→ TASK TO COMPLETE
Among the entries that follow, count the lines with the word "green" and report the number by itself.

→ DATA FOR THE TASK
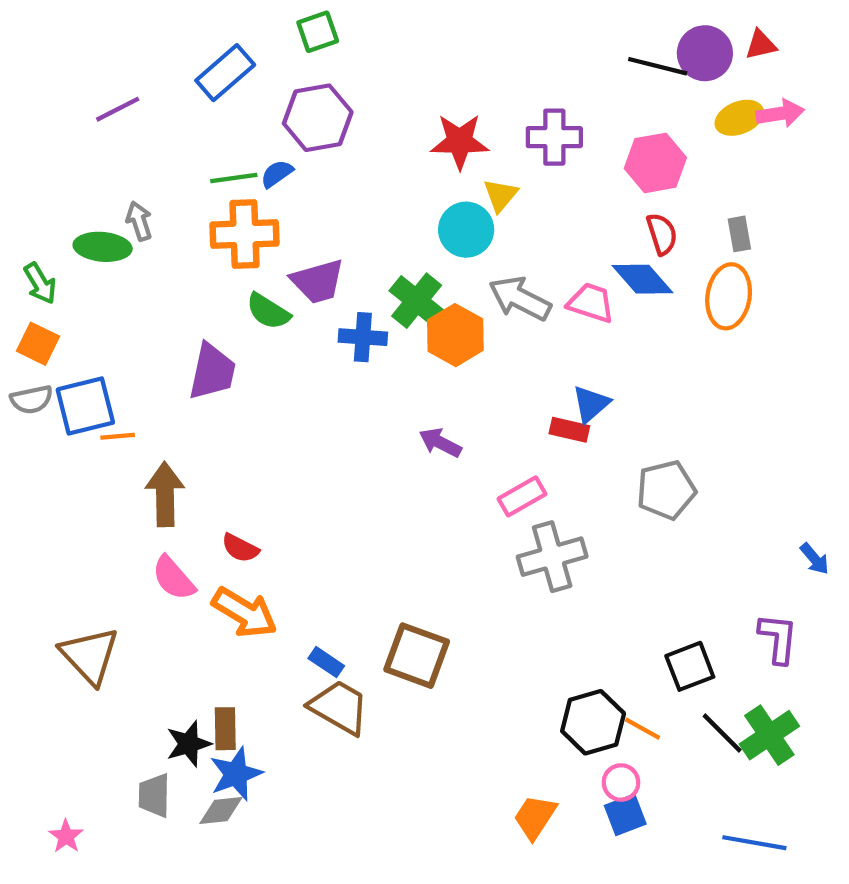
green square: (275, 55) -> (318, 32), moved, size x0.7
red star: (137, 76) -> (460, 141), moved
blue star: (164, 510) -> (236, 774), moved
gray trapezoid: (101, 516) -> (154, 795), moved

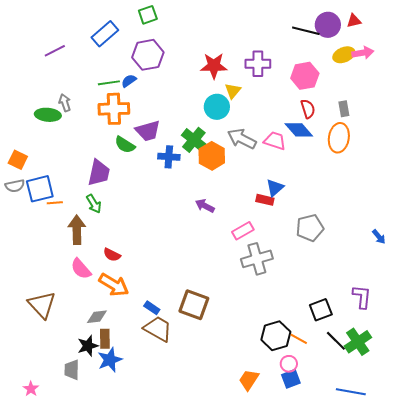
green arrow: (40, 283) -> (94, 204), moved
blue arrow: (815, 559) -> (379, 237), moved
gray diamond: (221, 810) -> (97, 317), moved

...

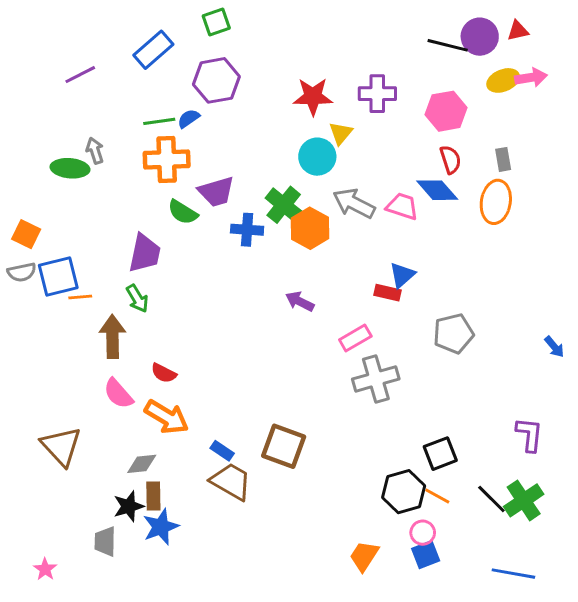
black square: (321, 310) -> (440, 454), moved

→ EXPECTED ANSWER
2